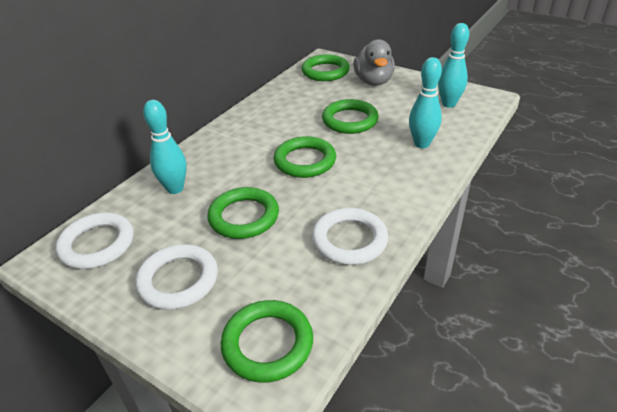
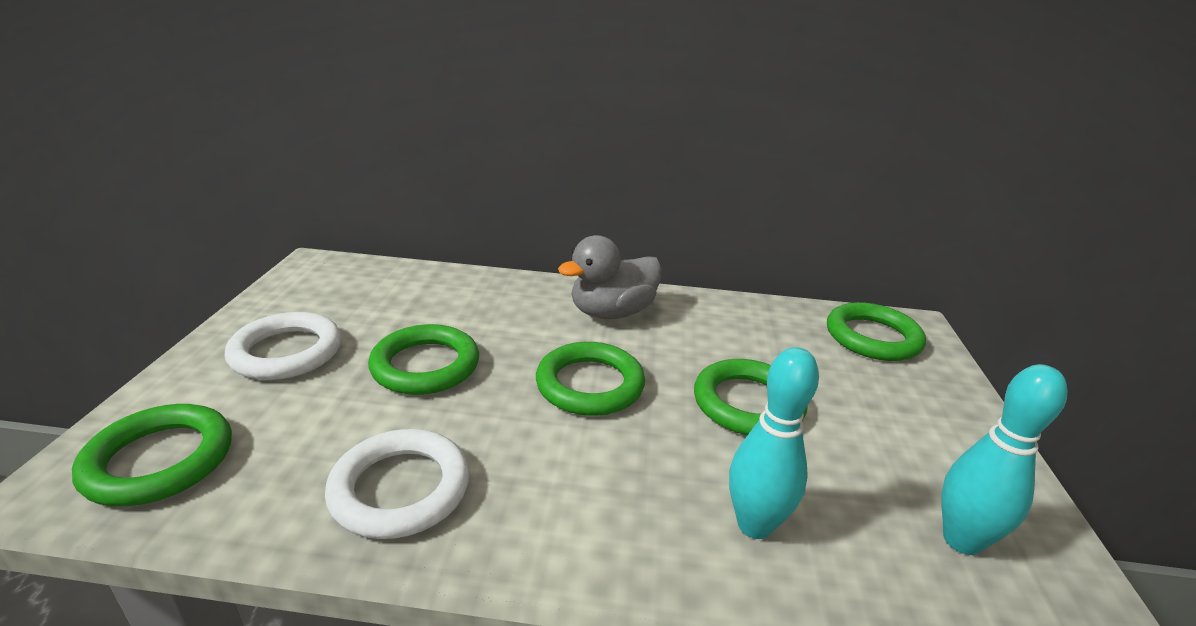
camera: 60 degrees right, 10 degrees down
(97, 244) = (343, 283): white ring -> none
(175, 189) = (463, 298): turquoise bowling pin -> none
(373, 81) = (911, 401): grey duck -> grey duck (612, 312)

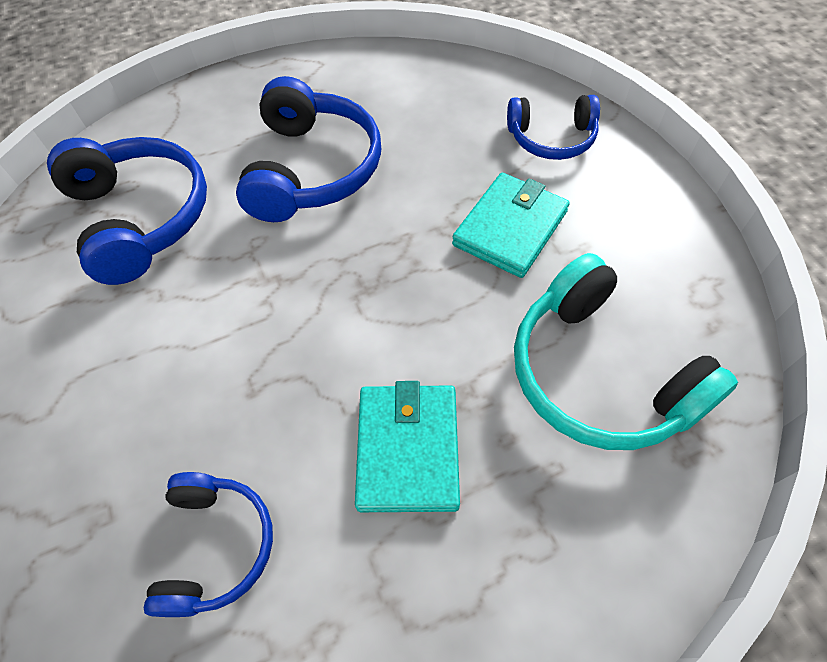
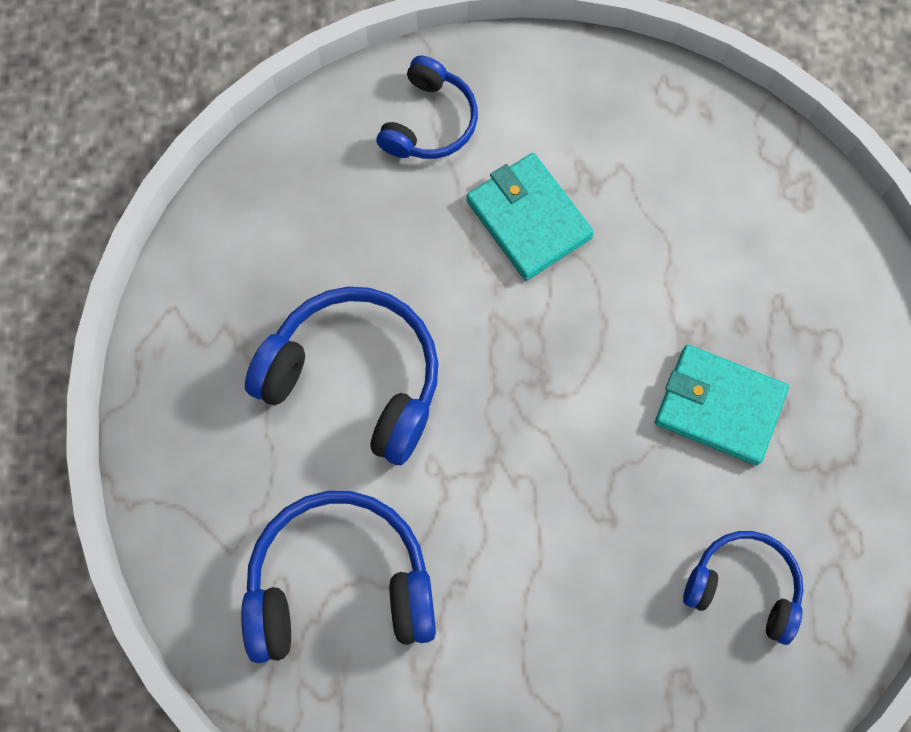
camera: 70 degrees left, 15 degrees up
(599, 374) = (712, 224): turquoise headphones -> none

--------------------------------

EXERCISE: Output the material above exactly as written and drop any images it holds.

EXPECTED OUTPUT:
camera: 60 degrees right, 10 degrees down
(97, 244) = (343, 283): white ring -> none
(175, 189) = (463, 298): turquoise bowling pin -> none
(373, 81) = (911, 401): grey duck -> grey duck (612, 312)

camera: 70 degrees left, 15 degrees up
(599, 374) = (712, 224): turquoise headphones -> none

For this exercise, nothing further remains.